* TO-DO ITEM: Each record here should be printed again exactly; please leave its pictures out.

Items listed in a dataset:
|---|
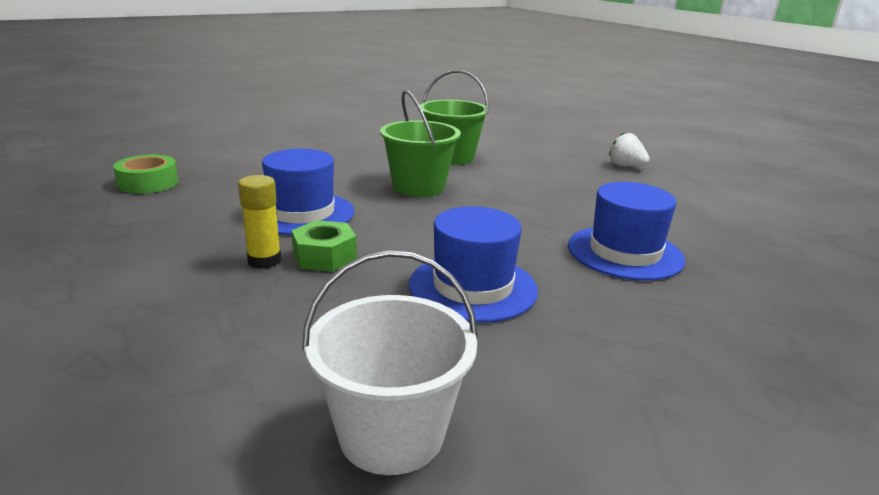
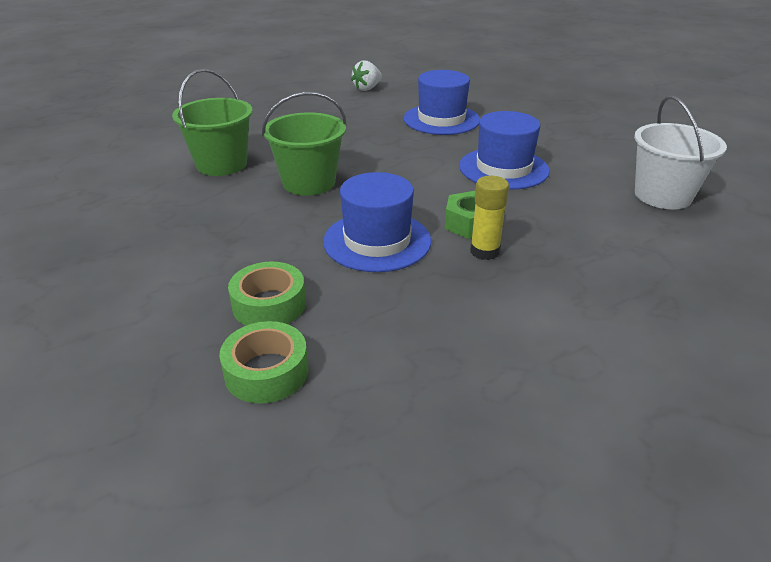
camera: 85 degrees left, 10 degrees up
white strawberry [609,132,650,167] -> white strawberry moved to [351,60,382,91]
none -> green tape [228,262,306,326]

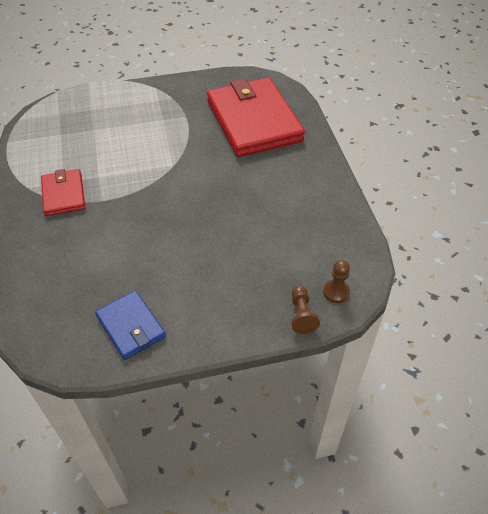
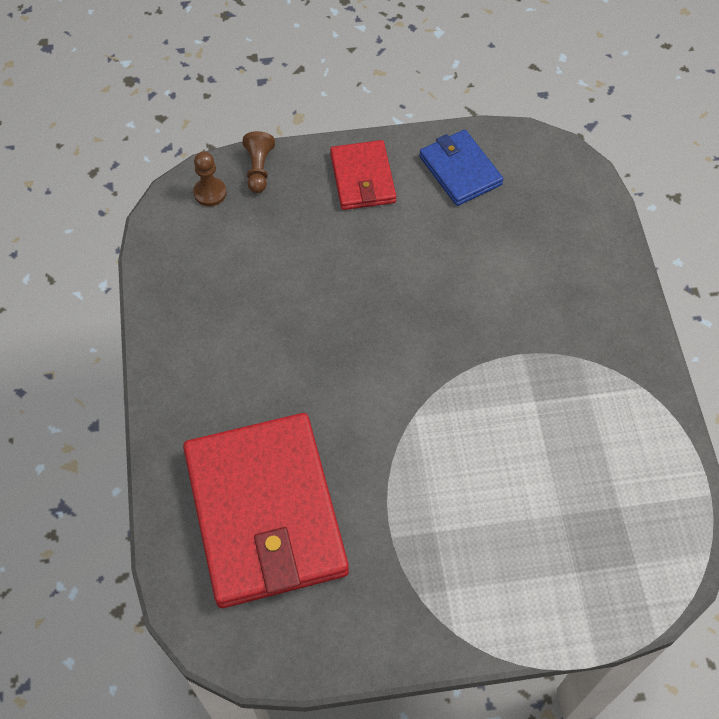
camera: 175 degrees left, 10 degrees up
red wallet [41,169,85,216] -> red wallet moved to [330,140,396,210]

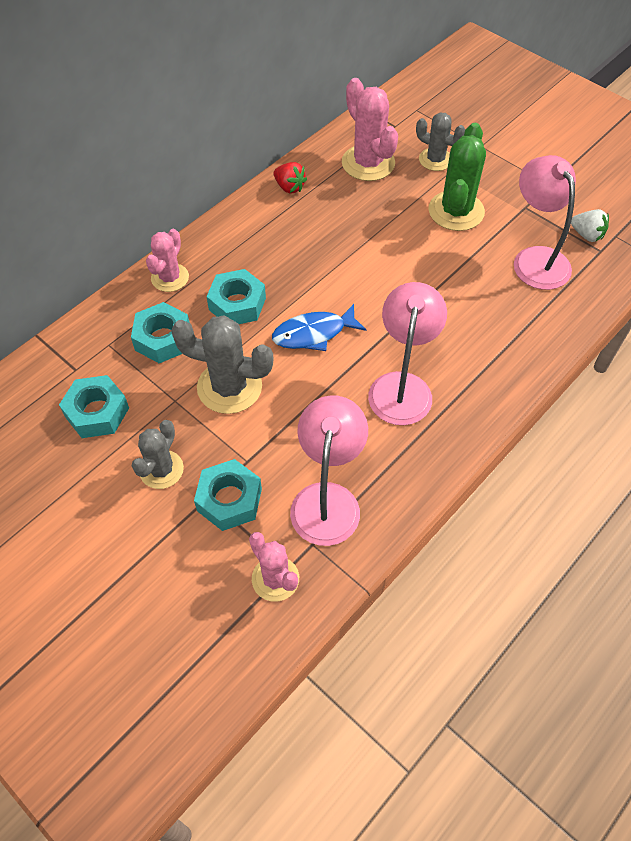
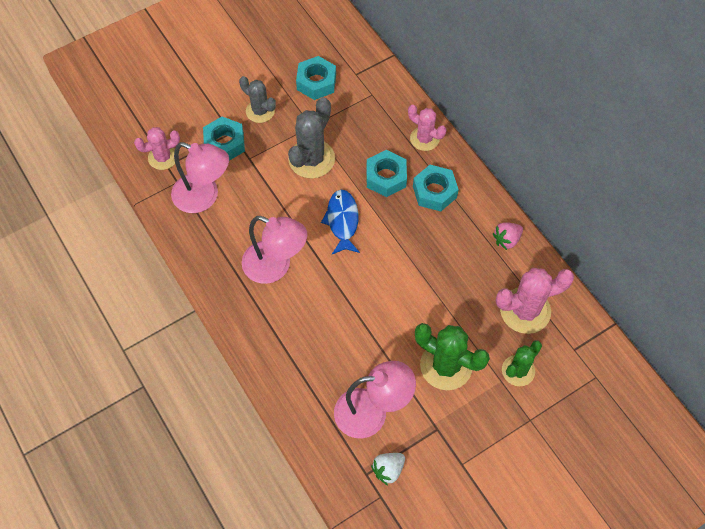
camera: 105 degrees right, 5 degrees up
turquoise nut [131,302,190,363] -> turquoise nut moved to [413,165,459,211]
red strawberry [273,162,307,194] -> pink strawberry [493,222,523,250]
grey cactus [416,112,465,171] -> green cactus [502,340,542,386]

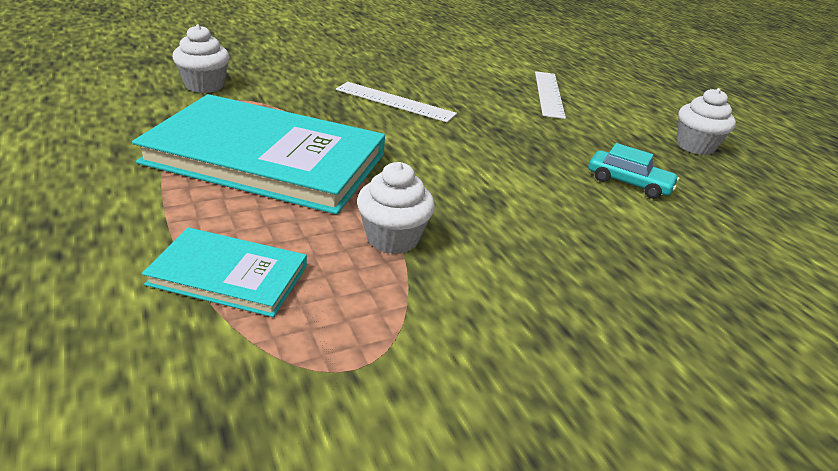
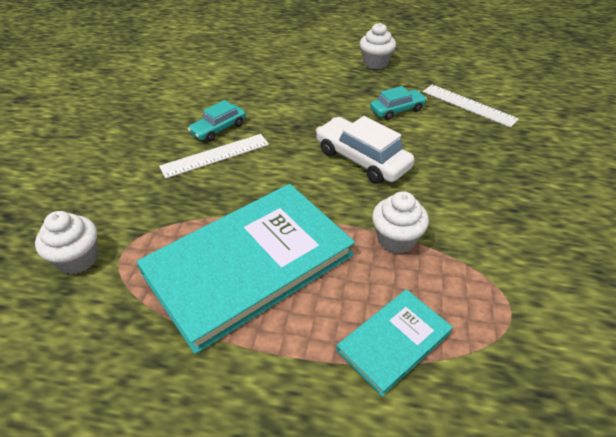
camera: 50 degrees left, 10 degrees up
white ruler [535,71,566,119] -> white ruler moved to [423,85,519,128]
none -> turquoise car [188,100,246,142]
none -> white car [316,116,415,184]

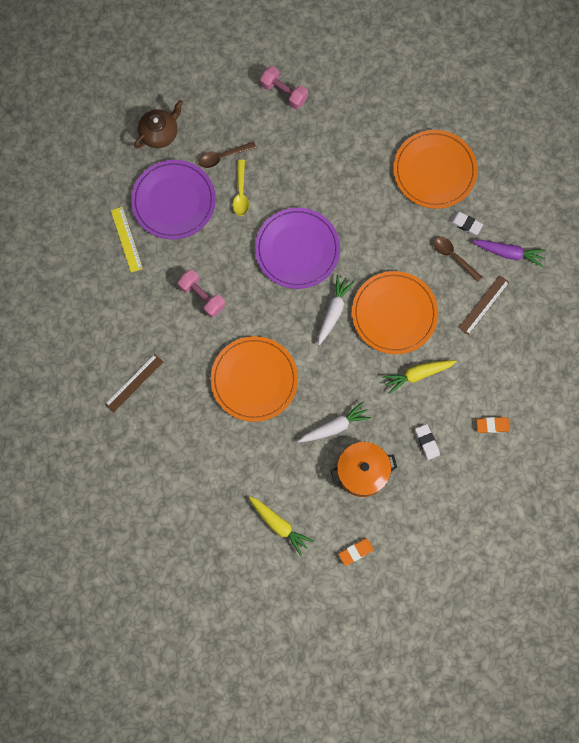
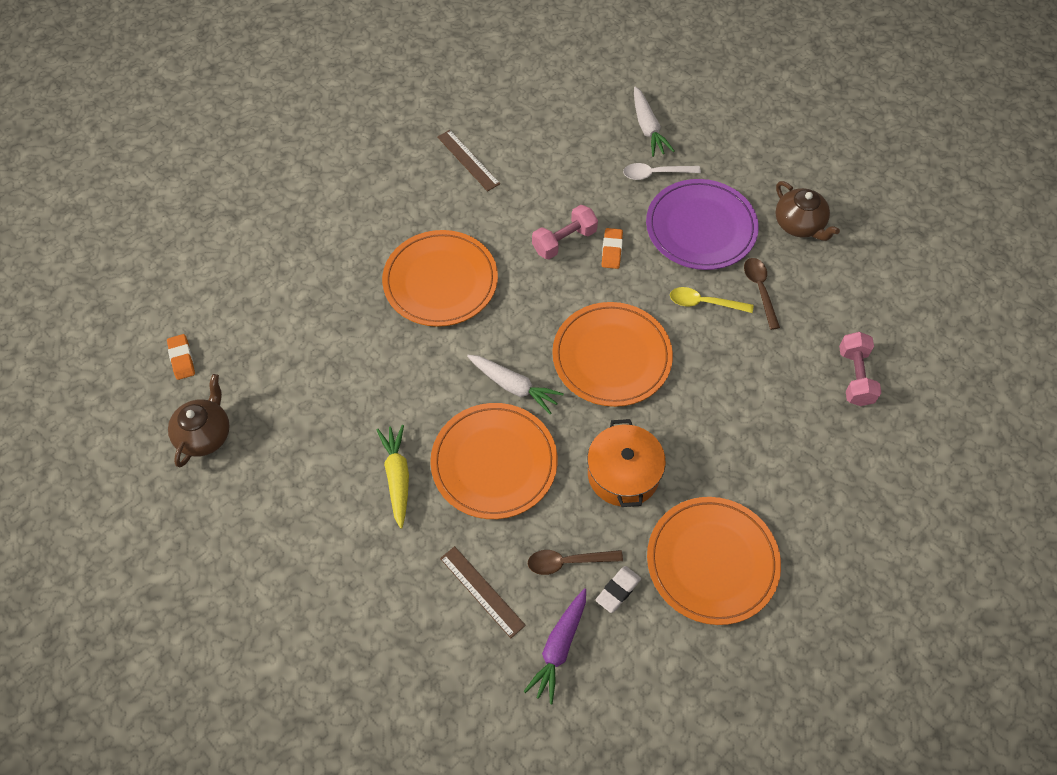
camera: 100 degrees right, 15 degrees down
yellow ruler [111,207,143,272] -> white spoon [623,163,701,180]
yellow carrot [248,496,314,556] -> none
purple plate [255,208,340,289] -> orange plate [552,302,673,407]
pink dumbbell [260,66,308,109] -> pink dumbbell turned 45 degrees counterclockwise [839,332,881,406]
white carrot [298,401,371,443] -> white carrot moved to [634,86,675,157]
orange pot [330,442,398,497] -> orange pot moved to [587,419,666,507]
white eraser [415,424,440,460] -> none
brown spoon [433,237,482,282] -> brown spoon turned 150 degrees counterclockwise [528,550,623,575]
orange eraser [476,417,510,433] -> orange eraser moved to [602,228,623,269]
none -> brown teapot [168,374,230,467]

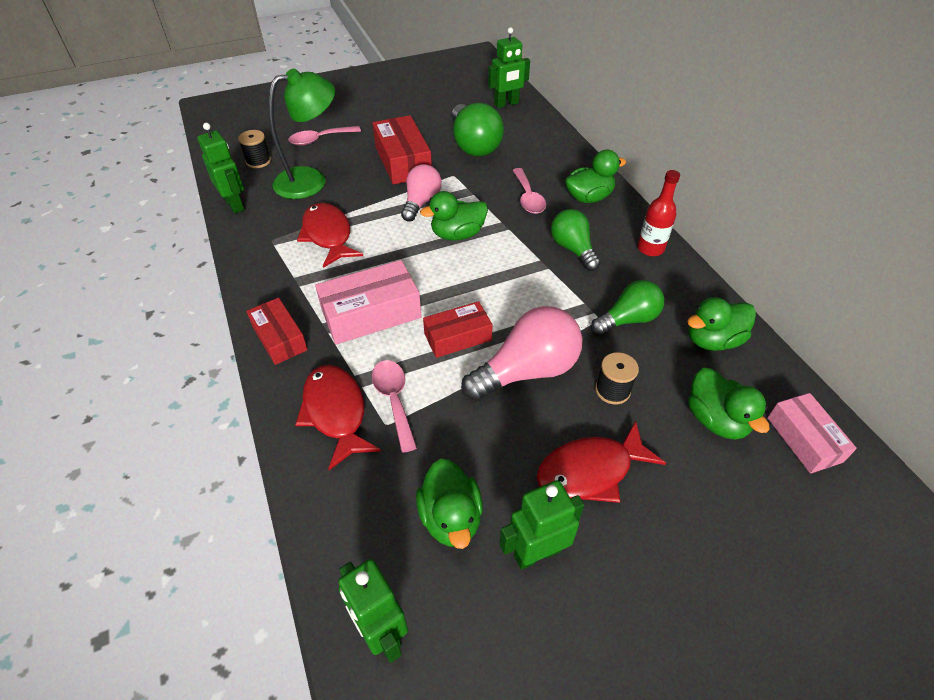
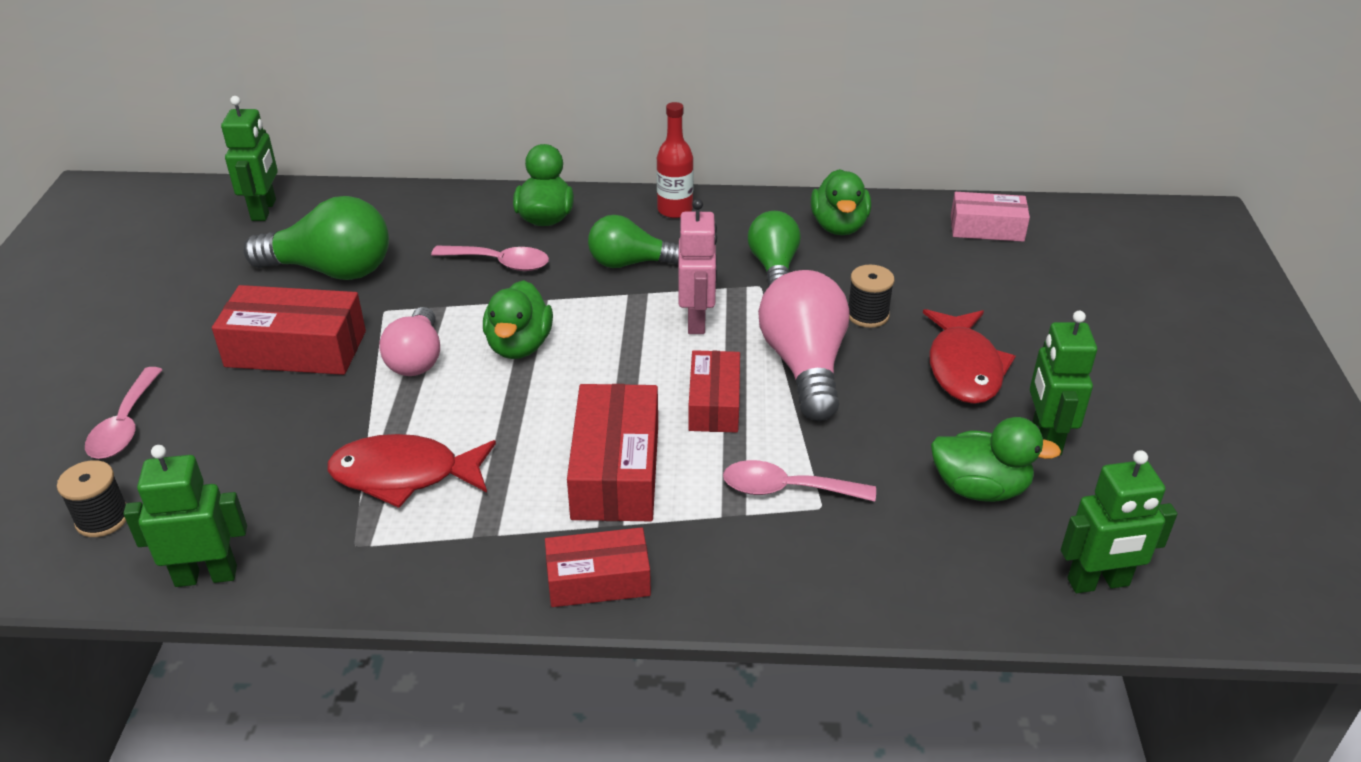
camera: 65 degrees left, 10 degrees down
green lamp [268,68,335,199] -> none
red fish [295,365,381,470] -> none
pink box [315,260,421,345] -> red box [567,384,658,521]
pink light bulb [401,164,442,222] -> pink light bulb turned 135 degrees counterclockwise [379,307,440,376]
green duck [688,368,770,440] -> none
none -> pink robot [678,199,717,334]

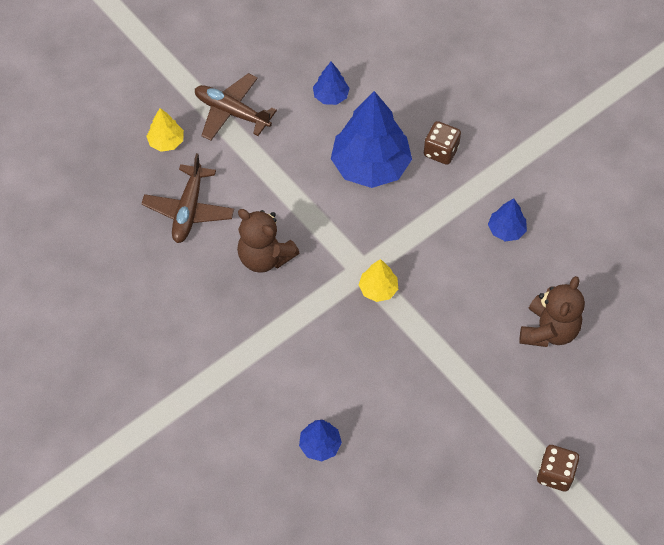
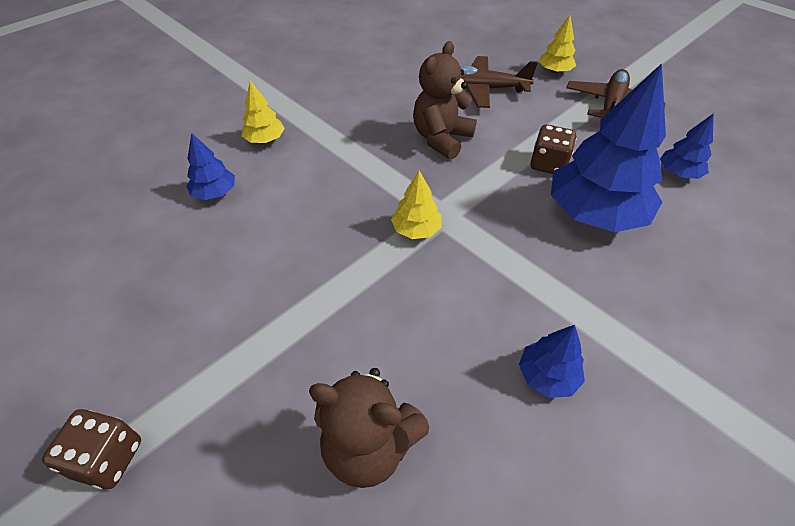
camera: 85 degrees right, 10 degrees down
brown dice [424,121,461,165] -> brown dice moved to [530,124,576,174]
none -> yellow tree [241,81,285,143]

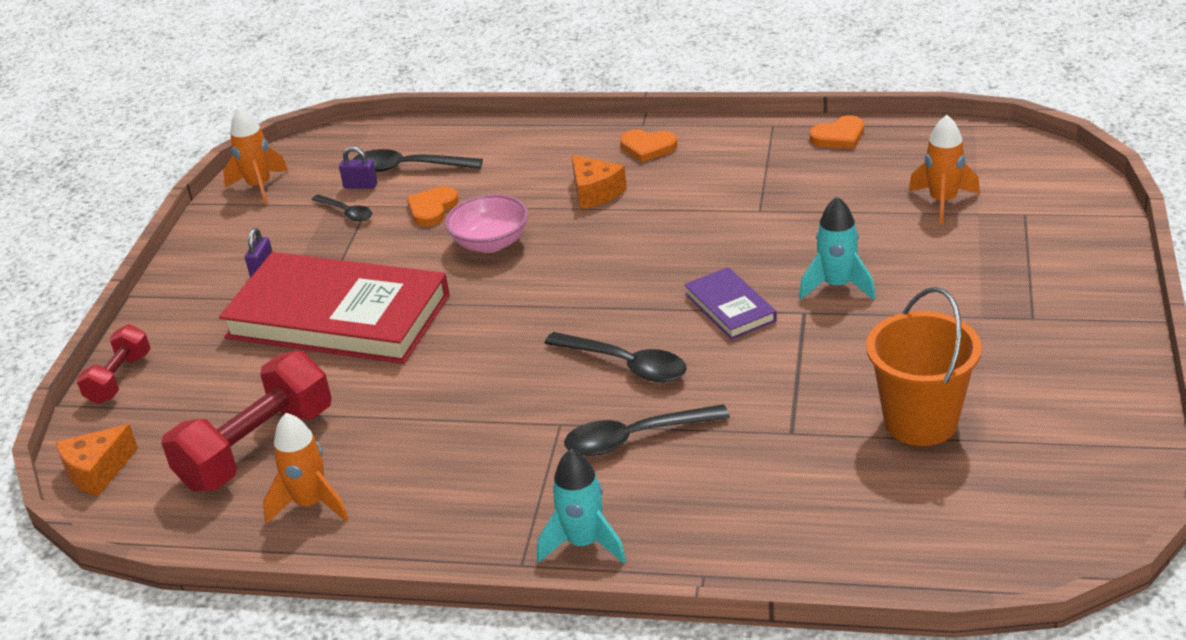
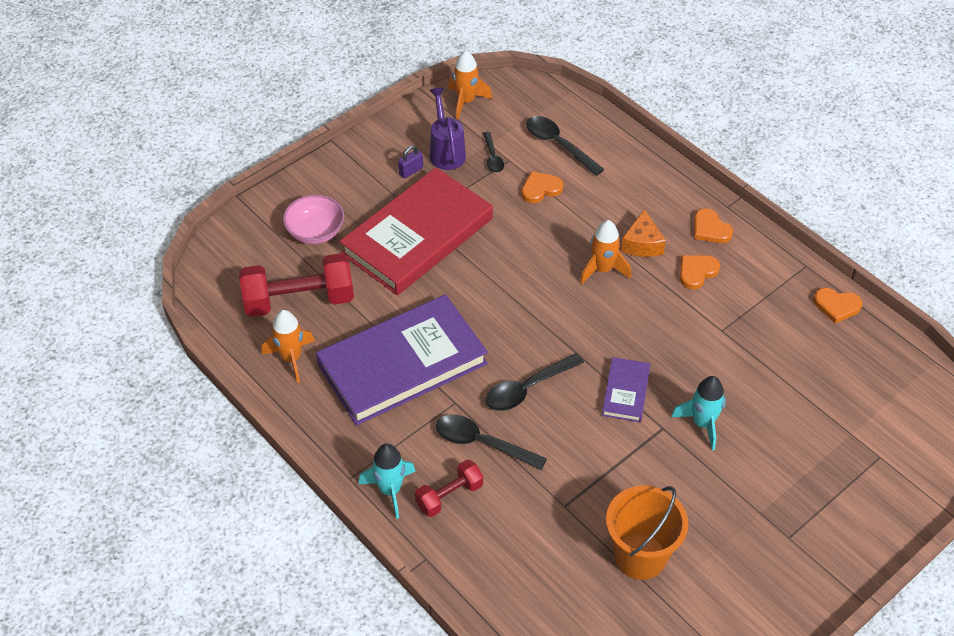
camera: 35 degrees right, 15 degrees up
orange cheese [56,424,138,496] -> none
red dumbbell [77,324,151,404] -> red dumbbell moved to [415,460,483,517]
red book [219,252,450,364] -> red book turned 75 degrees clockwise [339,167,493,295]
purple padlock [339,146,377,189] -> none
pink bowl [445,194,528,253] -> pink bowl moved to [283,195,344,244]
black spoon [544,332,687,382] -> black spoon turned 75 degrees clockwise [486,353,584,411]
orange rocket [909,115,980,225] -> orange rocket moved to [580,220,631,285]
none -> purple book [316,295,488,425]
none -> purple watering can [429,88,466,170]
none -> orange heart [680,255,720,289]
|---|
* RESULT FOR THIS TASK:
camera: 85 degrees left, 10 degrees up
white strawberry [609,132,650,167] -> white strawberry moved to [351,60,382,91]
none -> green tape [228,262,306,326]

camera: 175 degrees left, 10 degrees up
red wallet [41,169,85,216] -> red wallet moved to [330,140,396,210]

camera: 105 degrees right, 5 degrees up
turquoise nut [131,302,190,363] -> turquoise nut moved to [413,165,459,211]
red strawberry [273,162,307,194] -> pink strawberry [493,222,523,250]
grey cactus [416,112,465,171] -> green cactus [502,340,542,386]

camera: 50 degrees left, 10 degrees up
white ruler [535,71,566,119] -> white ruler moved to [423,85,519,128]
none -> turquoise car [188,100,246,142]
none -> white car [316,116,415,184]

camera: 100 degrees right, 15 degrees down
yellow ruler [111,207,143,272] -> white spoon [623,163,701,180]
yellow carrot [248,496,314,556] -> none
purple plate [255,208,340,289] -> orange plate [552,302,673,407]
pink dumbbell [260,66,308,109] -> pink dumbbell turned 45 degrees counterclockwise [839,332,881,406]
white carrot [298,401,371,443] -> white carrot moved to [634,86,675,157]
orange pot [330,442,398,497] -> orange pot moved to [587,419,666,507]
white eraser [415,424,440,460] -> none
brown spoon [433,237,482,282] -> brown spoon turned 150 degrees counterclockwise [528,550,623,575]
orange eraser [476,417,510,433] -> orange eraser moved to [602,228,623,269]
none -> brown teapot [168,374,230,467]

camera: 65 degrees left, 10 degrees down
green lamp [268,68,335,199] -> none
red fish [295,365,381,470] -> none
pink box [315,260,421,345] -> red box [567,384,658,521]
pink light bulb [401,164,442,222] -> pink light bulb turned 135 degrees counterclockwise [379,307,440,376]
green duck [688,368,770,440] -> none
none -> pink robot [678,199,717,334]

camera: 85 degrees right, 10 degrees down
brown dice [424,121,461,165] -> brown dice moved to [530,124,576,174]
none -> yellow tree [241,81,285,143]

camera: 35 degrees right, 15 degrees up
orange cheese [56,424,138,496] -> none
red dumbbell [77,324,151,404] -> red dumbbell moved to [415,460,483,517]
red book [219,252,450,364] -> red book turned 75 degrees clockwise [339,167,493,295]
purple padlock [339,146,377,189] -> none
pink bowl [445,194,528,253] -> pink bowl moved to [283,195,344,244]
black spoon [544,332,687,382] -> black spoon turned 75 degrees clockwise [486,353,584,411]
orange rocket [909,115,980,225] -> orange rocket moved to [580,220,631,285]
none -> purple book [316,295,488,425]
none -> purple watering can [429,88,466,170]
none -> orange heart [680,255,720,289]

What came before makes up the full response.